Rewrite all of the following material unchanged except that every "Jürgen" is switched to "Juergen".

++++++++++

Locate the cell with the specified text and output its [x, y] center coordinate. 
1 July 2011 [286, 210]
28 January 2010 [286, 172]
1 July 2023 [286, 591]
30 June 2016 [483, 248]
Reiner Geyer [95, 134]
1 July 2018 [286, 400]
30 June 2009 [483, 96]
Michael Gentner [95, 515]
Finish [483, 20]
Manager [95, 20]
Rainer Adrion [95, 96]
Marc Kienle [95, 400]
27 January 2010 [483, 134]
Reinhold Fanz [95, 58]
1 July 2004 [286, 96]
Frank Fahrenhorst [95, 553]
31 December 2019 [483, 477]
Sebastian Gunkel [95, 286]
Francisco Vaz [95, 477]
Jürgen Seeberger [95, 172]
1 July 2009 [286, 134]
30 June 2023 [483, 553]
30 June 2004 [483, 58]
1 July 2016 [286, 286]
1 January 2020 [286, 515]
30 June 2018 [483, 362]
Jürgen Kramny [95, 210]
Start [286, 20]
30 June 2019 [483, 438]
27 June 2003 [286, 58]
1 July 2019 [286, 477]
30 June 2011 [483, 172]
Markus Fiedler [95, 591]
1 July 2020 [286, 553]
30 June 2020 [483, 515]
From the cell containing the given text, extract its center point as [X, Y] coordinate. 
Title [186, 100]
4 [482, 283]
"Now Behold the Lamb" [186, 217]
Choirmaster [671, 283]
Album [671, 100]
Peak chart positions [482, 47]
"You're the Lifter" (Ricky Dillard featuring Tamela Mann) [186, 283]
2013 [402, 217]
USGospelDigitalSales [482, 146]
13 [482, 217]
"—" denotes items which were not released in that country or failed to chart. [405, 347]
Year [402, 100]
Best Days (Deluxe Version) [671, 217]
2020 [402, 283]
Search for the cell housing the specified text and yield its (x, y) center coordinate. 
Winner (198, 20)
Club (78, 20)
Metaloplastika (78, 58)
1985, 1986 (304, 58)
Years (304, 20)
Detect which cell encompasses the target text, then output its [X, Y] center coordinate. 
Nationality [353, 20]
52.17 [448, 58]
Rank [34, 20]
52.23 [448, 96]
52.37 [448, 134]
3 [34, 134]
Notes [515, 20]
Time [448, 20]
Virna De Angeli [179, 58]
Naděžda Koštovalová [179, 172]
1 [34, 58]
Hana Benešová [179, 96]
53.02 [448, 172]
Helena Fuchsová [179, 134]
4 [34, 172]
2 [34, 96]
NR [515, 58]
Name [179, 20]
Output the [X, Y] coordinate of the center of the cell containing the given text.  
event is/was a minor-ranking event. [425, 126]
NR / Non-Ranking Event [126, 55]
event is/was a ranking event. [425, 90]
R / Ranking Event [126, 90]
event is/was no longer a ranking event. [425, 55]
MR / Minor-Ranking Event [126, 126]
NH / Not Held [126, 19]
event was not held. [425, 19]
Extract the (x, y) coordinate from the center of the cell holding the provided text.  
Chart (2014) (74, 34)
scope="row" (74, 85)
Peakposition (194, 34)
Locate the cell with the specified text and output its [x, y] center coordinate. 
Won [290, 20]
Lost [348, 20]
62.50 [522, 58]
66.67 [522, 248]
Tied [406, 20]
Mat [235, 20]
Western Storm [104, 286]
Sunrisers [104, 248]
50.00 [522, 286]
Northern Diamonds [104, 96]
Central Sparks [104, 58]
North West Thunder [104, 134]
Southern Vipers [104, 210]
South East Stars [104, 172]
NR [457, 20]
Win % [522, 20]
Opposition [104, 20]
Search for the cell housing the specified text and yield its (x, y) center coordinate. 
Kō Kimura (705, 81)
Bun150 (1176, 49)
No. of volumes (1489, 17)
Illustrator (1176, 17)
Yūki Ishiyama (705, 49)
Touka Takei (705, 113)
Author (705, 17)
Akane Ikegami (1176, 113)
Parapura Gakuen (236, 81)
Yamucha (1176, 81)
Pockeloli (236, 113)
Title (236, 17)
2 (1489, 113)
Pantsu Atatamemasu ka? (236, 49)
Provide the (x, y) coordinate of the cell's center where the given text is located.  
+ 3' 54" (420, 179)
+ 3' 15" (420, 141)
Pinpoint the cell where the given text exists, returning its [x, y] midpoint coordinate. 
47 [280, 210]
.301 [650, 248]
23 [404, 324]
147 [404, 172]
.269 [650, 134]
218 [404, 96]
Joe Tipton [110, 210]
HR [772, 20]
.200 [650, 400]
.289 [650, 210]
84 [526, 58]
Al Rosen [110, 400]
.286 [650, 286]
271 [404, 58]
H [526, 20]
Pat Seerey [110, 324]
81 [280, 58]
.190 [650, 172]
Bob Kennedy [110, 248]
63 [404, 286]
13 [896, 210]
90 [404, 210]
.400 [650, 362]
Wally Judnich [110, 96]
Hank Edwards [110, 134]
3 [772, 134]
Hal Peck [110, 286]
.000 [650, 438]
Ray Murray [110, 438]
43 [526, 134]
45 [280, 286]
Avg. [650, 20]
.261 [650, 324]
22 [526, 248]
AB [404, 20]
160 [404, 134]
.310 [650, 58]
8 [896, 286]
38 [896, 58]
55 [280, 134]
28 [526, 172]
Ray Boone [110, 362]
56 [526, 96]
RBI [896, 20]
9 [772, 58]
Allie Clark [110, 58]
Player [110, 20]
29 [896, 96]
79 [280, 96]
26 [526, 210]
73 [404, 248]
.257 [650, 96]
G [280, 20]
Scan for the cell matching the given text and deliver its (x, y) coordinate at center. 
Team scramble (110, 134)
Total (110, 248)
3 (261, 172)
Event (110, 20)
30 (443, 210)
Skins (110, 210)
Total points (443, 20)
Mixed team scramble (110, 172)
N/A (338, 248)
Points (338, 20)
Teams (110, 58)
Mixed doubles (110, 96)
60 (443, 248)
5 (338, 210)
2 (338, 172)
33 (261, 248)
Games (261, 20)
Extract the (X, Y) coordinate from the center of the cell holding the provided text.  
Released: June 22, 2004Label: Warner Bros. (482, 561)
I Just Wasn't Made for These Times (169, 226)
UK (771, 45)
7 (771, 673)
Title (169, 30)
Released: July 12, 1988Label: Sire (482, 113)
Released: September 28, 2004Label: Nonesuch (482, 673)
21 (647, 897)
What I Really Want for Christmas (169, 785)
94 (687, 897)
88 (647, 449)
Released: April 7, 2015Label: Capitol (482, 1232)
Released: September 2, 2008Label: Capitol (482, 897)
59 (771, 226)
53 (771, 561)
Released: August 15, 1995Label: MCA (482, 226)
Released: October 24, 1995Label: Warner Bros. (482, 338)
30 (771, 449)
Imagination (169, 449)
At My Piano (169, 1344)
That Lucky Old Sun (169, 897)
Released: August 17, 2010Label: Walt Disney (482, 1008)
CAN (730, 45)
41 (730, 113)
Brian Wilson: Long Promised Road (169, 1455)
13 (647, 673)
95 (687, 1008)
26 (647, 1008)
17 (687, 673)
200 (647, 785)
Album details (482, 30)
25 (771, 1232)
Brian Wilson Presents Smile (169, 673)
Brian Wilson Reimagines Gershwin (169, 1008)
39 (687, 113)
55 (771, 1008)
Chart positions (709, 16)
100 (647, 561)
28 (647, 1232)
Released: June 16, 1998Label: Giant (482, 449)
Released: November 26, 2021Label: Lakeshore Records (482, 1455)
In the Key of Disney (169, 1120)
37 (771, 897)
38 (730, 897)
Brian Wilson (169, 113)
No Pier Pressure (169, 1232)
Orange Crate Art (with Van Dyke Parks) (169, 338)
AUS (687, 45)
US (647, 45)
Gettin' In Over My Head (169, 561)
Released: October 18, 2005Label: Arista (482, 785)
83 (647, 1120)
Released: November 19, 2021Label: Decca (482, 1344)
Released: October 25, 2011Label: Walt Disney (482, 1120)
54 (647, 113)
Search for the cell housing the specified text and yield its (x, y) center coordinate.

++++++++++

**Exercise solution**
Locate the cell with the specified text and output its [x, y] center coordinate. 
1 July 2011 [286, 210]
28 January 2010 [286, 172]
1 July 2023 [286, 591]
30 June 2016 [483, 248]
Reiner Geyer [95, 134]
1 July 2018 [286, 400]
30 June 2009 [483, 96]
Michael Gentner [95, 515]
Finish [483, 20]
Manager [95, 20]
Rainer Adrion [95, 96]
Marc Kienle [95, 400]
27 January 2010 [483, 134]
Reinhold Fanz [95, 58]
1 July 2004 [286, 96]
Frank Fahrenhorst [95, 553]
31 December 2019 [483, 477]
Sebastian Gunkel [95, 286]
Francisco Vaz [95, 477]
Juergen Seeberger [95, 172]
1 July 2009 [286, 134]
30 June 2023 [483, 553]
30 June 2004 [483, 58]
1 July 2016 [286, 286]
1 January 2020 [286, 515]
30 June 2018 [483, 362]
Juergen Kramny [95, 210]
Start [286, 20]
30 June 2019 [483, 438]
27 June 2003 [286, 58]
1 July 2019 [286, 477]
30 June 2011 [483, 172]
Markus Fiedler [95, 591]
1 July 2020 [286, 553]
30 June 2020 [483, 515]
From the cell containing the given text, extract its center point as [X, Y] coordinate. 
Title [186, 100]
4 [482, 283]
"Now Behold the Lamb" [186, 217]
Choirmaster [671, 283]
Album [671, 100]
Peak chart positions [482, 47]
"You're the Lifter" (Ricky Dillard featuring Tamela Mann) [186, 283]
2013 [402, 217]
USGospelDigitalSales [482, 146]
13 [482, 217]
"—" denotes items which were not released in that country or failed to chart. [405, 347]
Year [402, 100]
Best Days (Deluxe Version) [671, 217]
2020 [402, 283]
Search for the cell housing the specified text and yield its (x, y) center coordinate. 
Winner (198, 20)
Club (78, 20)
Metaloplastika (78, 58)
1985, 1986 (304, 58)
Years (304, 20)
Detect which cell encompasses the target text, then output its [X, Y] center coordinate. 
Nationality [353, 20]
52.17 [448, 58]
Rank [34, 20]
52.23 [448, 96]
52.37 [448, 134]
3 [34, 134]
Notes [515, 20]
Time [448, 20]
Virna De Angeli [179, 58]
Naděžda Koštovalová [179, 172]
1 [34, 58]
Hana Benešová [179, 96]
53.02 [448, 172]
Helena Fuchsová [179, 134]
4 [34, 172]
2 [34, 96]
NR [515, 58]
Name [179, 20]
Output the [X, Y] coordinate of the center of the cell containing the given text.  
event is/was a minor-ranking event. [425, 126]
NR / Non-Ranking Event [126, 55]
event is/was a ranking event. [425, 90]
R / Ranking Event [126, 90]
event is/was no longer a ranking event. [425, 55]
MR / Minor-Ranking Event [126, 126]
NH / Not Held [126, 19]
event was not held. [425, 19]
Extract the (x, y) coordinate from the center of the cell holding the provided text.  
Chart (2014) (74, 34)
scope="row" (74, 85)
Peakposition (194, 34)
Locate the cell with the specified text and output its [x, y] center coordinate. 
Won [290, 20]
Lost [348, 20]
62.50 [522, 58]
66.67 [522, 248]
Tied [406, 20]
Mat [235, 20]
Western Storm [104, 286]
Sunrisers [104, 248]
50.00 [522, 286]
Northern Diamonds [104, 96]
Central Sparks [104, 58]
North West Thunder [104, 134]
Southern Vipers [104, 210]
South East Stars [104, 172]
NR [457, 20]
Win % [522, 20]
Opposition [104, 20]
Search for the cell housing the specified text and yield its (x, y) center coordinate. 
Kō Kimura (705, 81)
Bun150 (1176, 49)
No. of volumes (1489, 17)
Illustrator (1176, 17)
Yūki Ishiyama (705, 49)
Touka Takei (705, 113)
Author (705, 17)
Akane Ikegami (1176, 113)
Parapura Gakuen (236, 81)
Yamucha (1176, 81)
Pockeloli (236, 113)
Title (236, 17)
2 (1489, 113)
Pantsu Atatamemasu ka? (236, 49)
Provide the (x, y) coordinate of the cell's center where the given text is located.  
+ 3' 54" (420, 179)
+ 3' 15" (420, 141)
Pinpoint the cell where the given text exists, returning its [x, y] midpoint coordinate. 
47 [280, 210]
.301 [650, 248]
23 [404, 324]
147 [404, 172]
.269 [650, 134]
218 [404, 96]
Joe Tipton [110, 210]
HR [772, 20]
.200 [650, 400]
.289 [650, 210]
84 [526, 58]
Al Rosen [110, 400]
.286 [650, 286]
271 [404, 58]
H [526, 20]
Pat Seerey [110, 324]
81 [280, 58]
.190 [650, 172]
Bob Kennedy [110, 248]
63 [404, 286]
13 [896, 210]
90 [404, 210]
.400 [650, 362]
Wally Judnich [110, 96]
Hank Edwards [110, 134]
3 [772, 134]
Hal Peck [110, 286]
.000 [650, 438]
Ray Murray [110, 438]
43 [526, 134]
45 [280, 286]
Avg. [650, 20]
.261 [650, 324]
22 [526, 248]
AB [404, 20]
160 [404, 134]
.310 [650, 58]
8 [896, 286]
38 [896, 58]
55 [280, 134]
28 [526, 172]
Ray Boone [110, 362]
56 [526, 96]
RBI [896, 20]
9 [772, 58]
Allie Clark [110, 58]
Player [110, 20]
29 [896, 96]
79 [280, 96]
26 [526, 210]
73 [404, 248]
.257 [650, 96]
G [280, 20]
Scan for the cell matching the given text and deliver its (x, y) coordinate at center. 
Team scramble (110, 134)
Total (110, 248)
3 (261, 172)
Event (110, 20)
30 (443, 210)
Skins (110, 210)
Total points (443, 20)
Mixed team scramble (110, 172)
N/A (338, 248)
Points (338, 20)
Teams (110, 58)
Mixed doubles (110, 96)
60 (443, 248)
5 (338, 210)
2 (338, 172)
33 (261, 248)
Games (261, 20)
Extract the (X, Y) coordinate from the center of the cell holding the provided text.  
Released: June 22, 2004Label: Warner Bros. (482, 561)
I Just Wasn't Made for These Times (169, 226)
UK (771, 45)
7 (771, 673)
Title (169, 30)
Released: July 12, 1988Label: Sire (482, 113)
Released: September 28, 2004Label: Nonesuch (482, 673)
21 (647, 897)
What I Really Want for Christmas (169, 785)
94 (687, 897)
88 (647, 449)
Released: April 7, 2015Label: Capitol (482, 1232)
Released: September 2, 2008Label: Capitol (482, 897)
59 (771, 226)
53 (771, 561)
Released: August 15, 1995Label: MCA (482, 226)
Released: October 24, 1995Label: Warner Bros. (482, 338)
30 (771, 449)
Imagination (169, 449)
At My Piano (169, 1344)
That Lucky Old Sun (169, 897)
Released: August 17, 2010Label: Walt Disney (482, 1008)
CAN (730, 45)
41 (730, 113)
Brian Wilson: Long Promised Road (169, 1455)
13 (647, 673)
95 (687, 1008)
26 (647, 1008)
17 (687, 673)
200 (647, 785)
Album details (482, 30)
25 (771, 1232)
Brian Wilson Presents Smile (169, 673)
Brian Wilson Reimagines Gershwin (169, 1008)
39 (687, 113)
55 (771, 1008)
Chart positions (709, 16)
100 (647, 561)
28 (647, 1232)
Released: June 16, 1998Label: Giant (482, 449)
Released: November 26, 2021Label: Lakeshore Records (482, 1455)
In the Key of Disney (169, 1120)
37 (771, 897)
38 (730, 897)
Brian Wilson (169, 113)
No Pier Pressure (169, 1232)
Orange Crate Art (with Van Dyke Parks) (169, 338)
AUS (687, 45)
US (647, 45)
Gettin' In Over My Head (169, 561)
Released: October 18, 2005Label: Arista (482, 785)
83 (647, 1120)
Released: November 19, 2021Label: Decca (482, 1344)
Released: October 25, 2011Label: Walt Disney (482, 1120)
54 (647, 113)
Search for the cell housing the specified text and yield its (x, y) center coordinate.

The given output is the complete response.